- **Provided records**:
******************************

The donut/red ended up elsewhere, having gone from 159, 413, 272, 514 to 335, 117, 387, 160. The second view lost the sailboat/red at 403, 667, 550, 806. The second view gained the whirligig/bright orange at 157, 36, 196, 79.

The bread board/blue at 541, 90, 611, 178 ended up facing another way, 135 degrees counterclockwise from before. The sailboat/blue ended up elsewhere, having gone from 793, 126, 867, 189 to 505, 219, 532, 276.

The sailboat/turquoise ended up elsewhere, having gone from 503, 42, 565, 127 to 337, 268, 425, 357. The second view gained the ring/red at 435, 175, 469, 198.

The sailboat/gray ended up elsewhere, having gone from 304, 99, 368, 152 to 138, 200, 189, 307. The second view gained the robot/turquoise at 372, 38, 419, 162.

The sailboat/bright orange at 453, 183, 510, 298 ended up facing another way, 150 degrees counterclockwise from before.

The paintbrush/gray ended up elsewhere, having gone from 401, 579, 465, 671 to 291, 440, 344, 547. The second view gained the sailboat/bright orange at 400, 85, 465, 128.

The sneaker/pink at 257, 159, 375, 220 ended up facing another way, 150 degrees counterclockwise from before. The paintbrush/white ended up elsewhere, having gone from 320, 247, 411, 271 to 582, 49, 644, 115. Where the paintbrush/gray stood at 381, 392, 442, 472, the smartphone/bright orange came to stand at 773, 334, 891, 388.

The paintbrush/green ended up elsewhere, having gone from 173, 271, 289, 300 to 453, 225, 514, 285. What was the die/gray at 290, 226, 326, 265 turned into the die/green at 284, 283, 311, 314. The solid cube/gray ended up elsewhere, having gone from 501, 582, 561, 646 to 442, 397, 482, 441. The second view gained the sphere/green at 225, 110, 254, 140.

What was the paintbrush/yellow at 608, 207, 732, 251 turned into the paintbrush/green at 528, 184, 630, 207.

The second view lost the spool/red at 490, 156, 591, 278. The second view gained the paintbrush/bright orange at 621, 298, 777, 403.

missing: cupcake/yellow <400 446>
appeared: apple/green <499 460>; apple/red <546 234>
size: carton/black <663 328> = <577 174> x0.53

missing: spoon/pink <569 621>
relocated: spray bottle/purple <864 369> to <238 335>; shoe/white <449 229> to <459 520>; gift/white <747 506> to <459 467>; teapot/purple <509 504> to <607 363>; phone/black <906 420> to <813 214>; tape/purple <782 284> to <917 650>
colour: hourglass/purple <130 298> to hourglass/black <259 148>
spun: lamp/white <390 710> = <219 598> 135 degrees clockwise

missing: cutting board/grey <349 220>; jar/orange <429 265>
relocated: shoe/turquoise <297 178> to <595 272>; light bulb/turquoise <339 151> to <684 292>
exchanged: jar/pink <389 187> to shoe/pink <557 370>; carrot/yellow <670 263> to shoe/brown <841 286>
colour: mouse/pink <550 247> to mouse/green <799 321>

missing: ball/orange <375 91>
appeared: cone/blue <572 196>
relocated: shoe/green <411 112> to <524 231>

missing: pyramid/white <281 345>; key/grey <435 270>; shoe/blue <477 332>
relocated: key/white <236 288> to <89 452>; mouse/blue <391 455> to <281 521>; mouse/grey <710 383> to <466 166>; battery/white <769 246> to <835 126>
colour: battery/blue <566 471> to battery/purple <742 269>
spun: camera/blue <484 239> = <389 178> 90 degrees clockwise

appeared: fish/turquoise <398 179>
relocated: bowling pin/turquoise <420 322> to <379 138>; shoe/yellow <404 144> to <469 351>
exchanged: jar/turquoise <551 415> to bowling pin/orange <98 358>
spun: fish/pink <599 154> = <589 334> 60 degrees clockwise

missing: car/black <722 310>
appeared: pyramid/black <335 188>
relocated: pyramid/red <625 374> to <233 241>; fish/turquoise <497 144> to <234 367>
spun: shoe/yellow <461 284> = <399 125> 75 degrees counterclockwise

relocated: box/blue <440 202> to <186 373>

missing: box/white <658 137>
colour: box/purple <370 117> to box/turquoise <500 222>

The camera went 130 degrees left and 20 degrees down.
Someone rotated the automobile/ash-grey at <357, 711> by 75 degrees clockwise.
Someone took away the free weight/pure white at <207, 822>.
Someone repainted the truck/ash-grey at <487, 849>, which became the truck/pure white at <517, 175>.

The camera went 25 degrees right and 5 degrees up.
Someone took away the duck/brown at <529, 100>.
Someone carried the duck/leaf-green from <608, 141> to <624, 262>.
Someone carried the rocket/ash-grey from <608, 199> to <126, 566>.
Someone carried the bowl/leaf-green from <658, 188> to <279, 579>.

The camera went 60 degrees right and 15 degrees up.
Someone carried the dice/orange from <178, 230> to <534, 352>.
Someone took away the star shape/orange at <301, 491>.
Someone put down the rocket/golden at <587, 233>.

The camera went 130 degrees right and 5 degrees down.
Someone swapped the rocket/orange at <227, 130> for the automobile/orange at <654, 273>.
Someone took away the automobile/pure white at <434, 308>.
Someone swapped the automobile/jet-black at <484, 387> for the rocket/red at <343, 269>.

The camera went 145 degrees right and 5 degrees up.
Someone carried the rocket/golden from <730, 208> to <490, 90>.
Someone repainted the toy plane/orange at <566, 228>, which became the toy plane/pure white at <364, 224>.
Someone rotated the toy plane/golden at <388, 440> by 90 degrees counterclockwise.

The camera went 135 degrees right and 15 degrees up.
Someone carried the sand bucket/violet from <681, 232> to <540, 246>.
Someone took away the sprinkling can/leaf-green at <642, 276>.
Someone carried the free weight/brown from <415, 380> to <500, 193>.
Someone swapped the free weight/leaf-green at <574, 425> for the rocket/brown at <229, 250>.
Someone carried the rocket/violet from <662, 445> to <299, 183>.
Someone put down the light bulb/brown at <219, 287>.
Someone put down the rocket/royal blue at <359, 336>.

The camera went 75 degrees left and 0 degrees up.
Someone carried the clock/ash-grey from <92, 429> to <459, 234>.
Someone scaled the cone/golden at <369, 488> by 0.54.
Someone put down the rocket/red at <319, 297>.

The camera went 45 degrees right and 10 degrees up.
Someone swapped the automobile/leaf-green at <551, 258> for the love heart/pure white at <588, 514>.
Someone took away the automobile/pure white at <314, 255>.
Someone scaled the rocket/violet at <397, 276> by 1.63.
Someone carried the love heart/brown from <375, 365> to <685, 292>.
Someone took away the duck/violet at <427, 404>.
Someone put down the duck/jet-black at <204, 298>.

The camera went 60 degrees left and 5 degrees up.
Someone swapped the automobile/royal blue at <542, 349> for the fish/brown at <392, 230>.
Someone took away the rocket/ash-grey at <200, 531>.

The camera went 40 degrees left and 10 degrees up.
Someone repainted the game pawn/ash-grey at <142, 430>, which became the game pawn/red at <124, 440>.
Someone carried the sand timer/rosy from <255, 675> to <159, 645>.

******************************

- **What you should do**: Your answer must be the lines from the one with "Someone repainted the game" through the last line of the data, repeated exactly and with nothing else.

- **Answer for this exercise**:
Someone repainted the game pawn/ash-grey at <142, 430>, which became the game pawn/red at <124, 440>.
Someone carried the sand timer/rosy from <255, 675> to <159, 645>.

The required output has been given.